Version comparison data:
+-------+
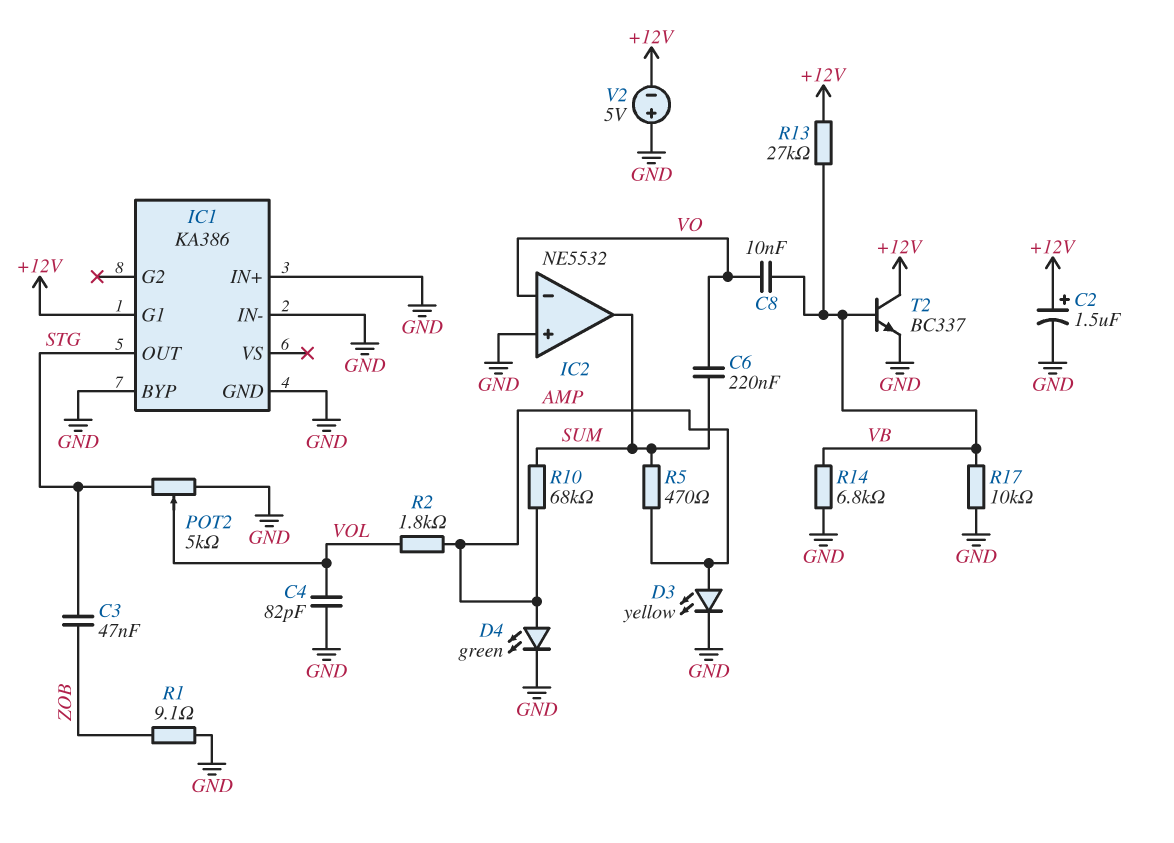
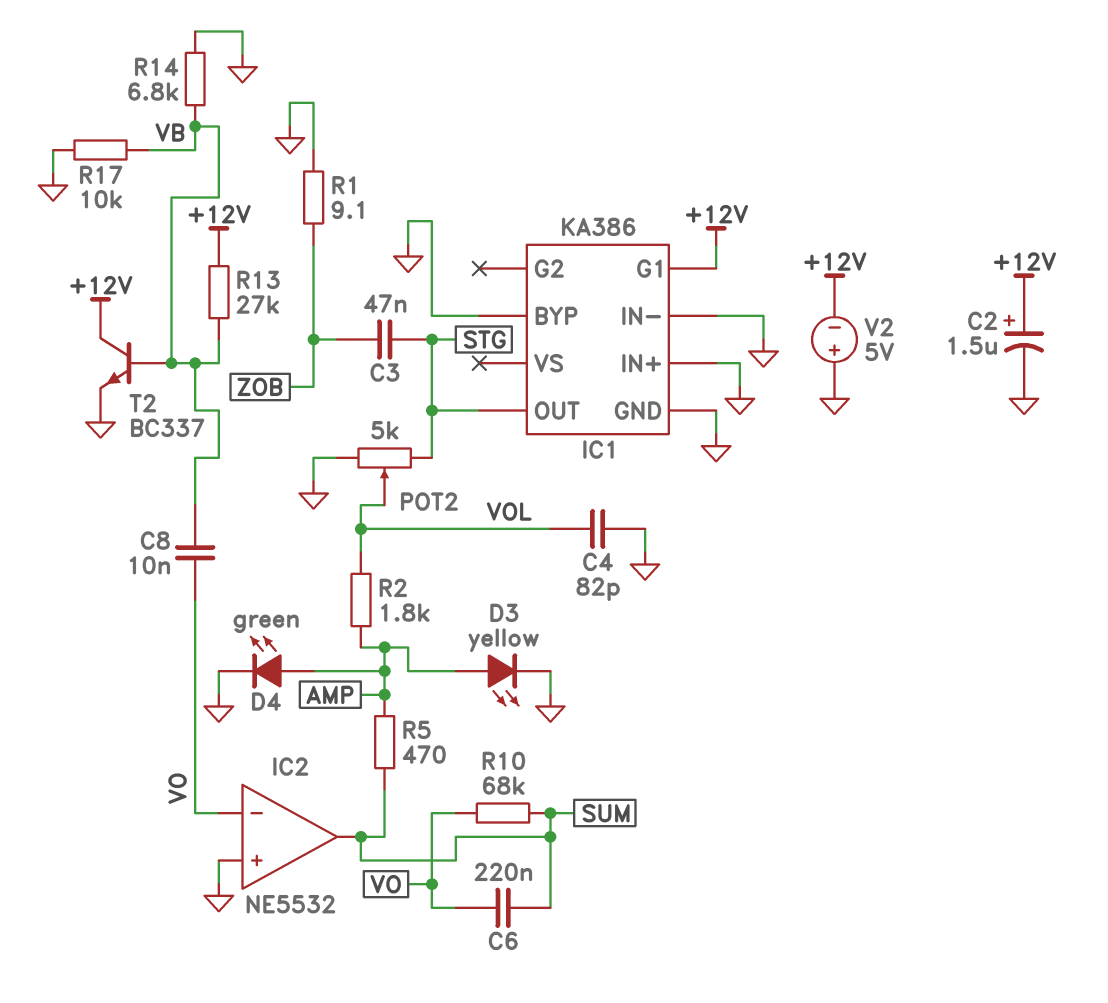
R10: 68k (AMP, SUM) -> 68k (SUM, VO)

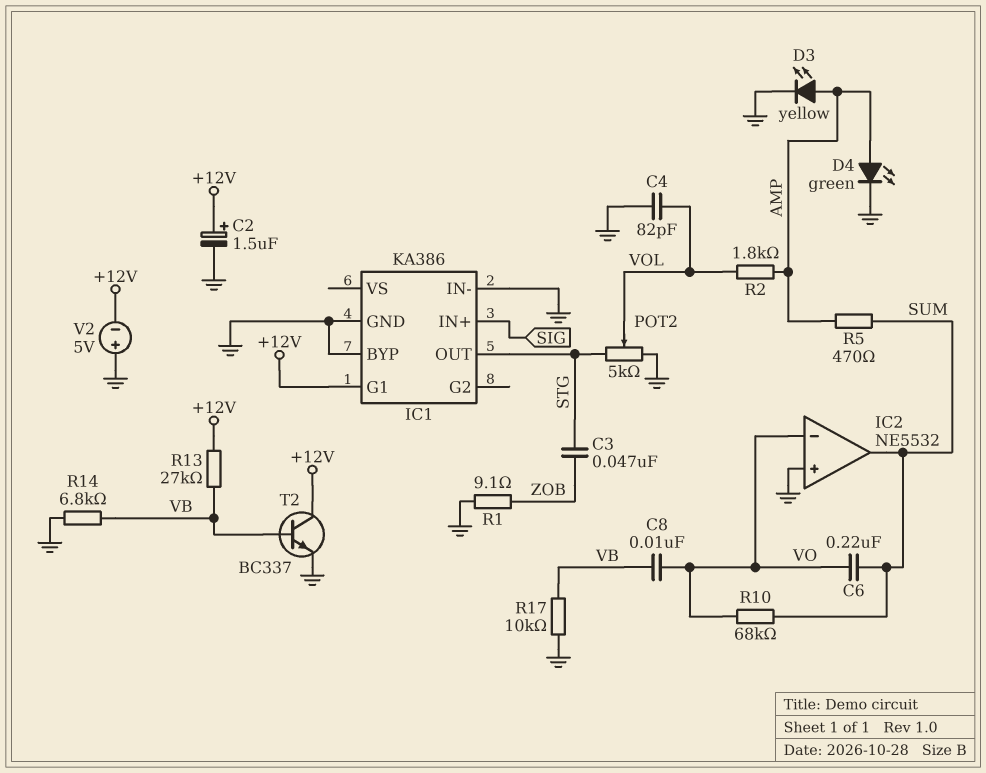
IC1 pin IN+: GND -> SIG

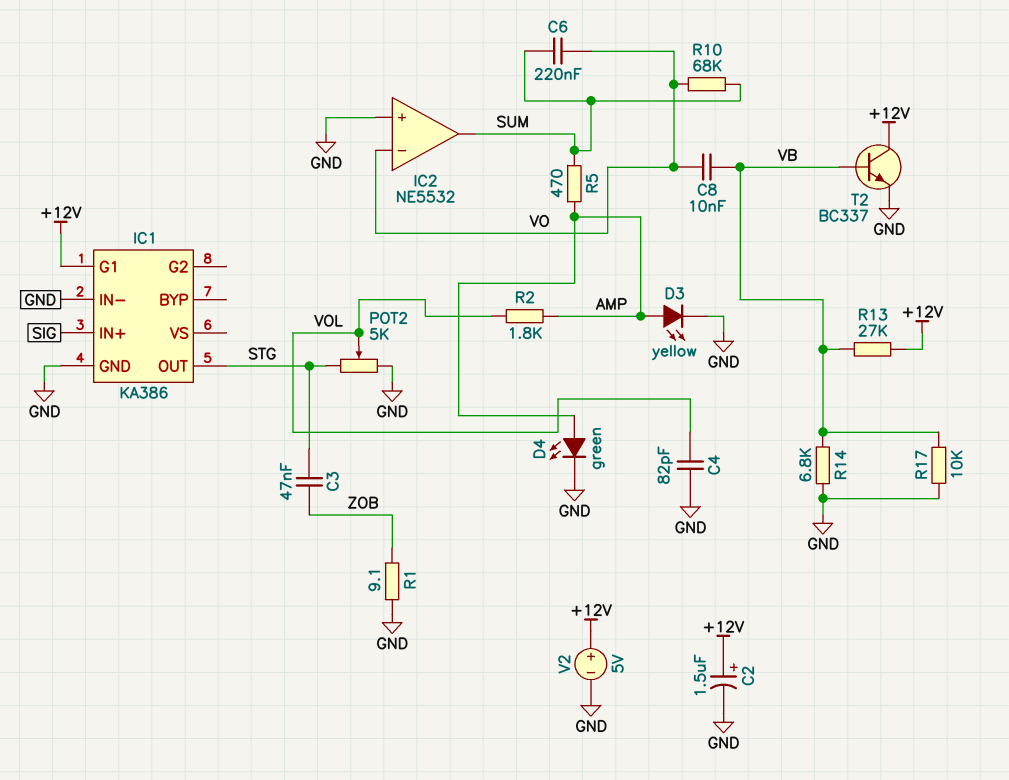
IC1 pin BYP: GND -> none
V2: 5V (plus GND, minus +12V) -> 5V (plus +12V, minus GND)

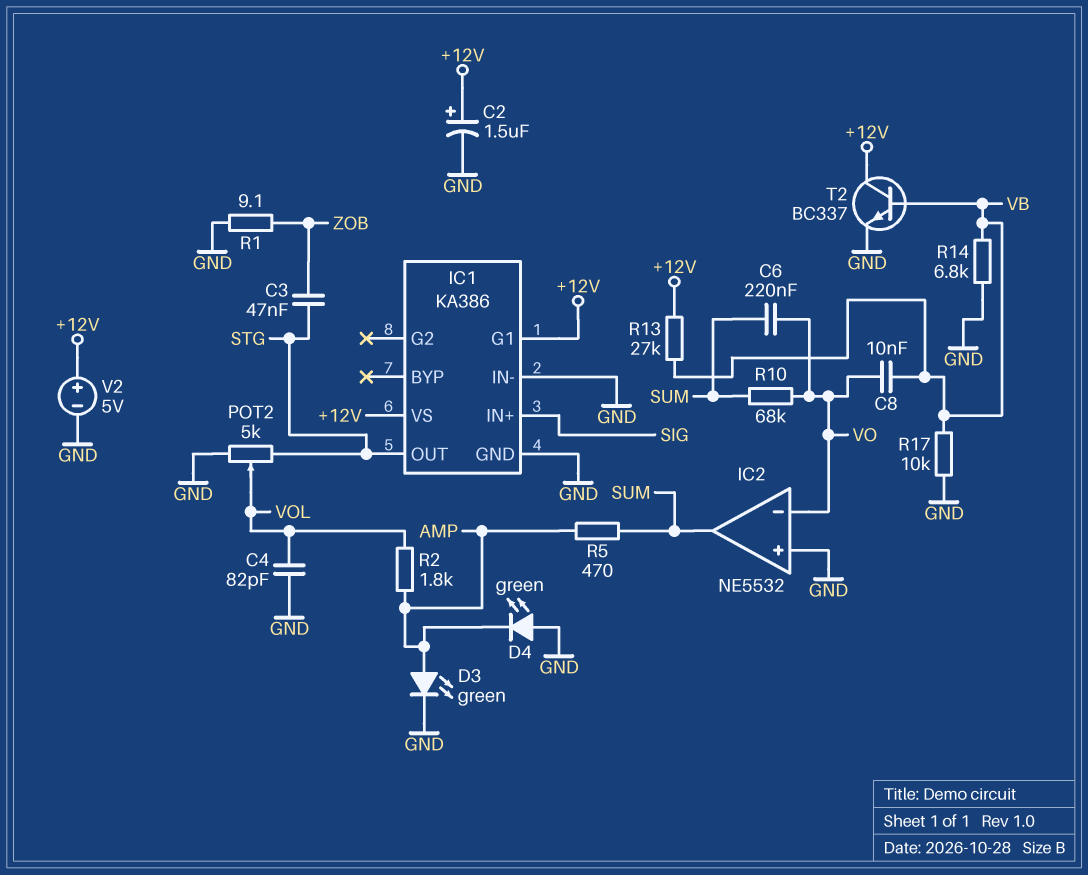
D3: LED yellow (A AMP, K GND) -> LED green (A AMP, K GND)
D4: LED green (A AMP, K GND) -> LED green (A GND, K AMP)
IC1 pin VS: none -> +12V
+-------+
**Task to carry out:**
Could you give the number of lines in the entries that contain the string "none"? Only the number, please.

**Solution below:**
2